* **REQUIRED WORK**: Where does the word "BOAT" show up in the records? Copy every line that holds it.

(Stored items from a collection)
____

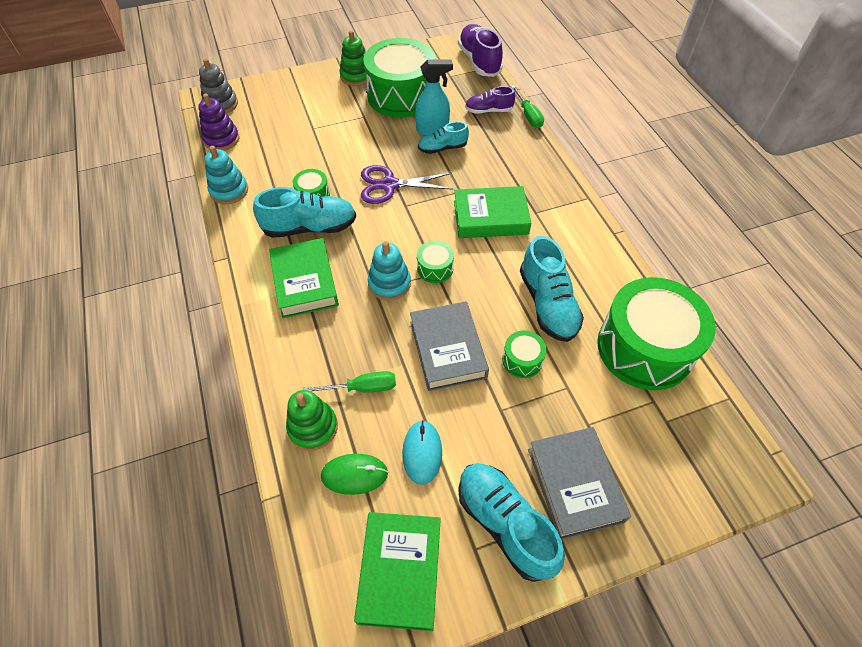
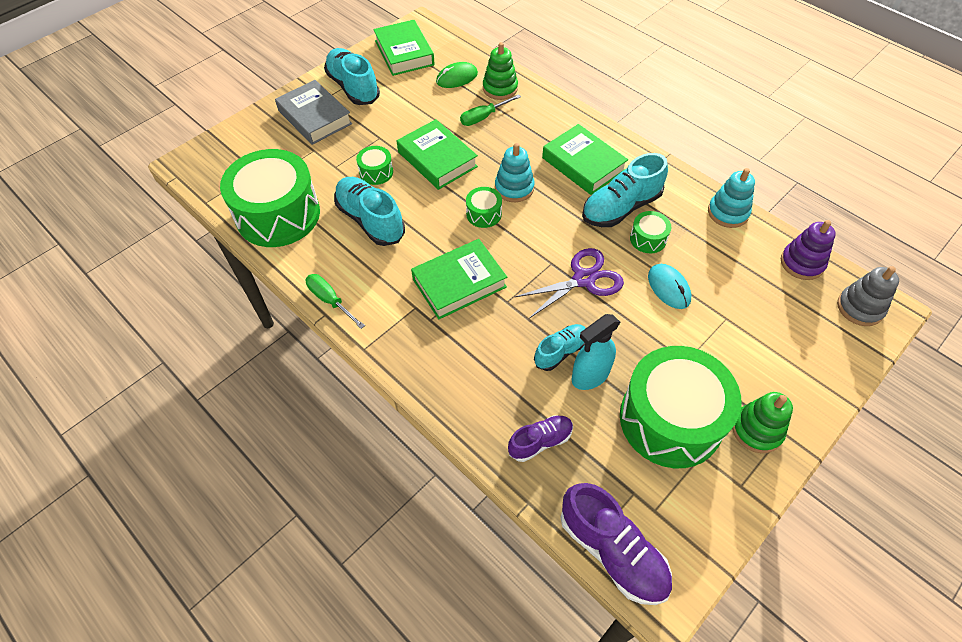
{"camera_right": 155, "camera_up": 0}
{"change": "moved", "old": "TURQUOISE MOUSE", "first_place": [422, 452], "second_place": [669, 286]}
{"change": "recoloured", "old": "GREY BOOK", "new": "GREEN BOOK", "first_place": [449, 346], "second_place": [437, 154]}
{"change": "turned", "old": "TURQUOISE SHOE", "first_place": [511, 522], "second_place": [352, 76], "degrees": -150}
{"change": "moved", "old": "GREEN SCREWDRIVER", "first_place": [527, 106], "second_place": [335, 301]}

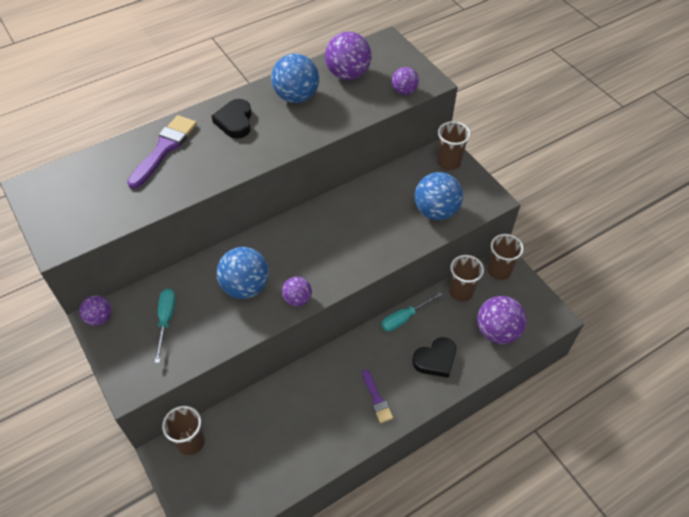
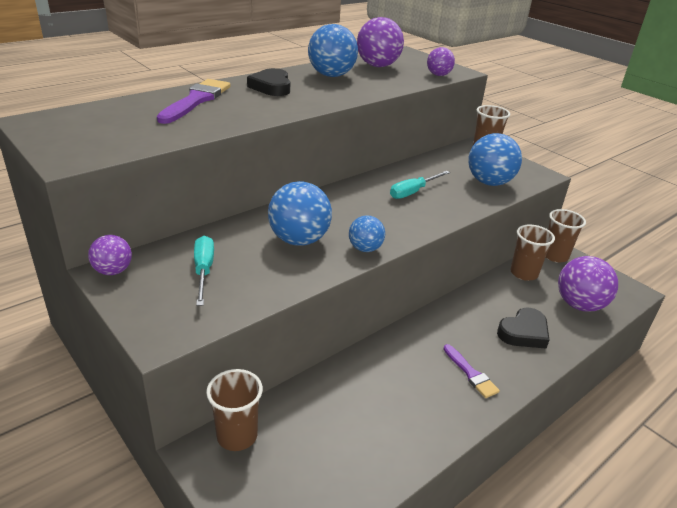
{"camera_right": -10, "camera_up": -20}
{"change": "recoloured", "old": "PURPLE BALL", "new": "BLUE BALL", "first_place": [297, 291], "second_place": [367, 233]}
{"change": "moved", "old": "TURQUOISE SCREWDRIVER", "first_place": [412, 311], "second_place": [420, 185]}

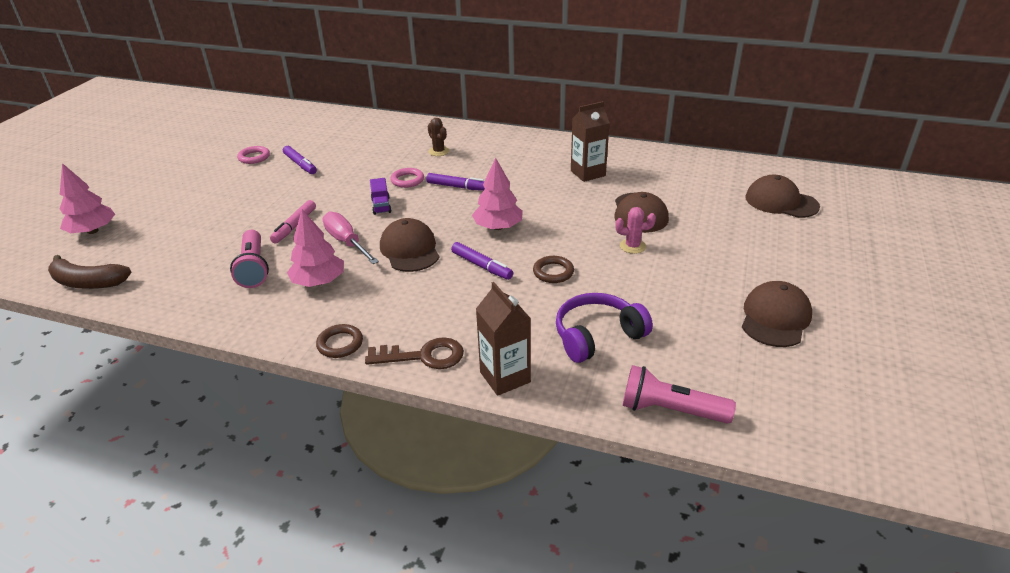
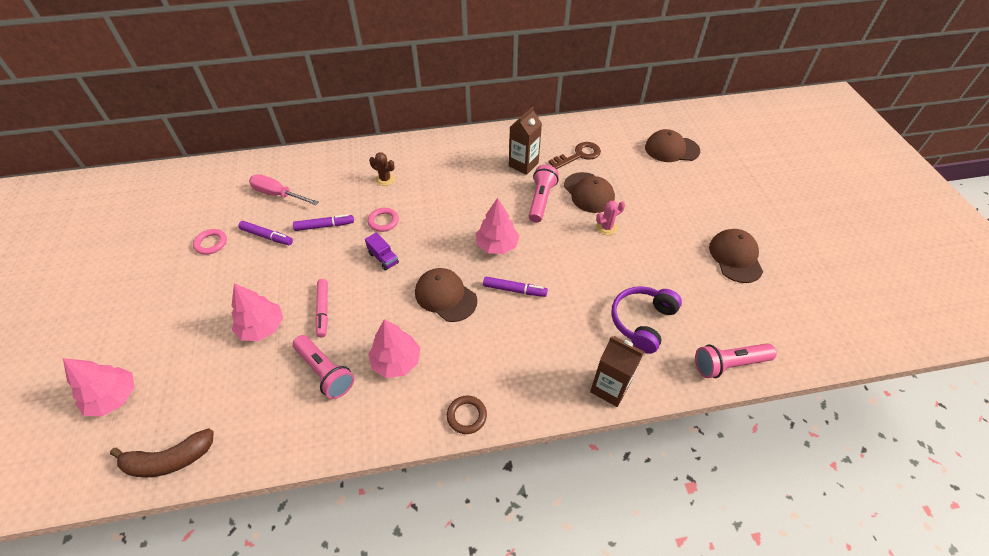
{"camera_right": -30, "camera_up": 15}
{"change": "moved", "old": "PINK SCREWDRIVER", "first_place": [351, 238], "second_place": [283, 189]}
{"change": "moved", "old": "BROWN KEY", "first_place": [414, 353], "second_place": [574, 155]}
{"change": "moved", "old": "PURPLE MARKER", "first_place": [455, 182], "second_place": [323, 222]}
{"change": "removed", "old": "BROWN RING", "first_place": [553, 269]}
{"change": "added", "new": "PINK TREE", "second_place": [257, 312]}
{"change": "added", "new": "PINK FLASHLIGHT", "second_place": [544, 194]}

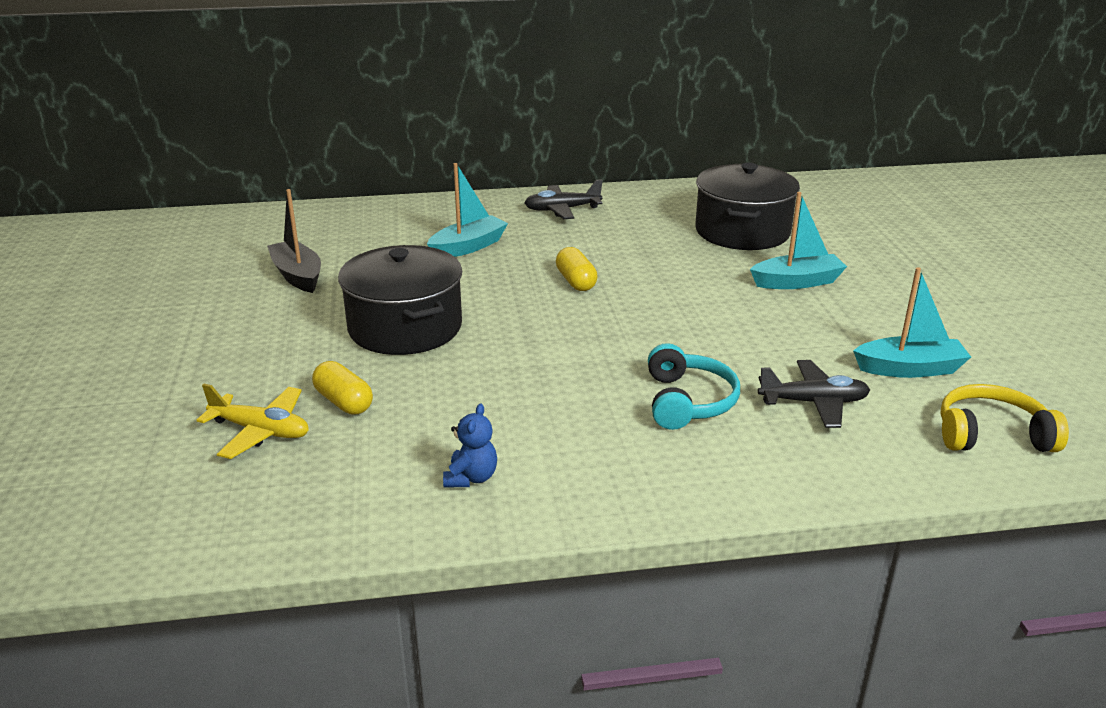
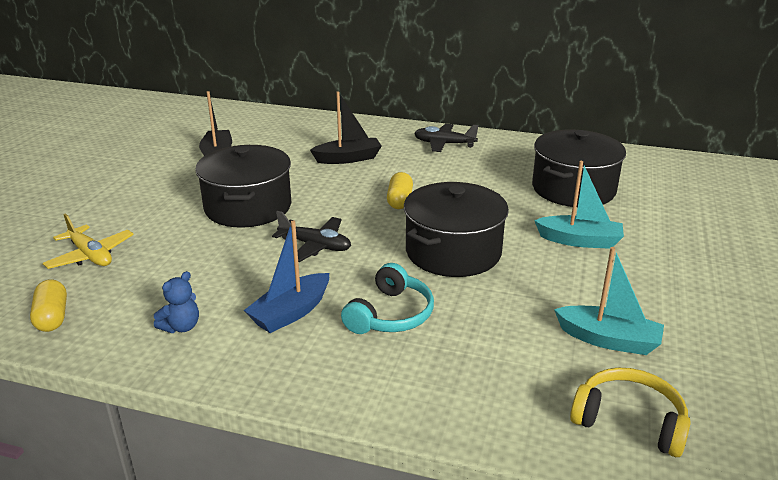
{"camera_right": 25, "camera_up": 0}
{"change": "moved", "old": "YELLOW CAPSULE", "first_place": [342, 387], "second_place": [48, 305]}
{"change": "recoloured", "old": "TURQUOISE BOAT", "new": "BLACK BOAT", "first_place": [467, 210], "second_place": [346, 127]}
{"change": "moved", "old": "BLACK PLANE", "first_place": [814, 394], "second_place": [311, 236]}
{"change": "added", "new": "BLUE BOAT", "second_place": [286, 276]}
{"change": "added", "new": "BLACK POT", "second_place": [456, 229]}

____

* **THE ANSWER**:
{"change": "recoloured", "old": "TURQUOISE BOAT", "new": "BLACK BOAT", "first_place": [467, 210], "second_place": [346, 127]}
{"change": "added", "new": "BLUE BOAT", "second_place": [286, 276]}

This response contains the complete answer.